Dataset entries
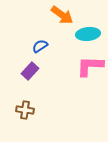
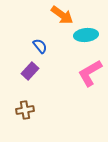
cyan ellipse: moved 2 px left, 1 px down
blue semicircle: rotated 84 degrees clockwise
pink L-shape: moved 7 px down; rotated 32 degrees counterclockwise
brown cross: rotated 18 degrees counterclockwise
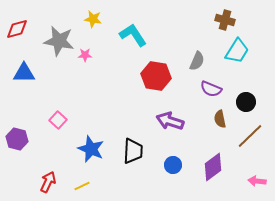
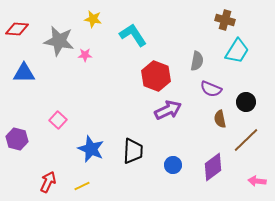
red diamond: rotated 20 degrees clockwise
gray semicircle: rotated 12 degrees counterclockwise
red hexagon: rotated 12 degrees clockwise
purple arrow: moved 2 px left, 11 px up; rotated 136 degrees clockwise
brown line: moved 4 px left, 4 px down
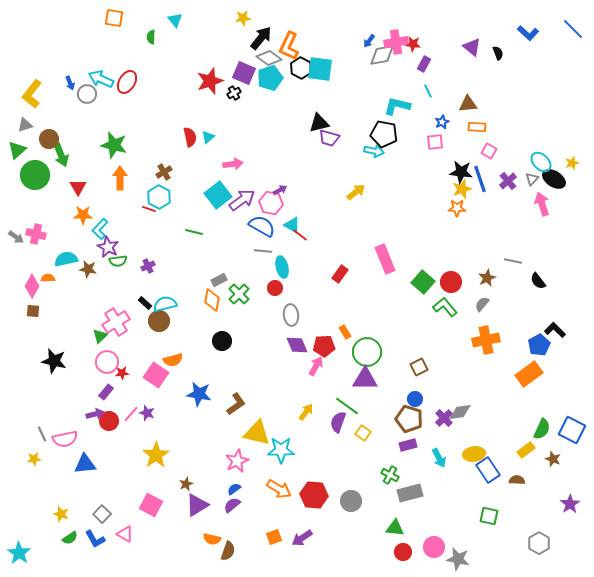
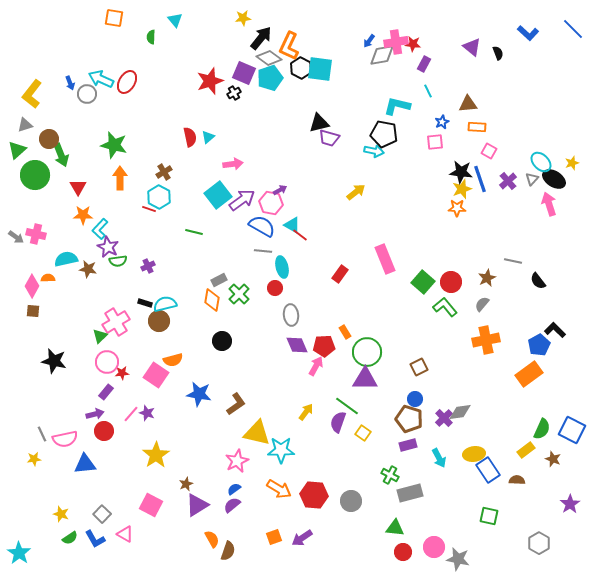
pink arrow at (542, 204): moved 7 px right
black rectangle at (145, 303): rotated 24 degrees counterclockwise
red circle at (109, 421): moved 5 px left, 10 px down
orange semicircle at (212, 539): rotated 132 degrees counterclockwise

**PROBLEM TO WORK ON:**
Write down all the entries exactly, but not the pictures they hold.

**TASK RESULT:**
cyan ellipse: moved 2 px left, 1 px down
blue semicircle: rotated 84 degrees clockwise
pink L-shape: moved 7 px down; rotated 32 degrees counterclockwise
brown cross: rotated 18 degrees counterclockwise
red diamond: rotated 20 degrees clockwise
gray semicircle: rotated 12 degrees counterclockwise
red hexagon: rotated 12 degrees clockwise
purple arrow: moved 2 px left, 11 px up; rotated 136 degrees clockwise
brown line: moved 4 px left, 4 px down
pink arrow at (542, 204): moved 7 px right
black rectangle at (145, 303): rotated 24 degrees counterclockwise
red circle at (109, 421): moved 5 px left, 10 px down
orange semicircle at (212, 539): rotated 132 degrees counterclockwise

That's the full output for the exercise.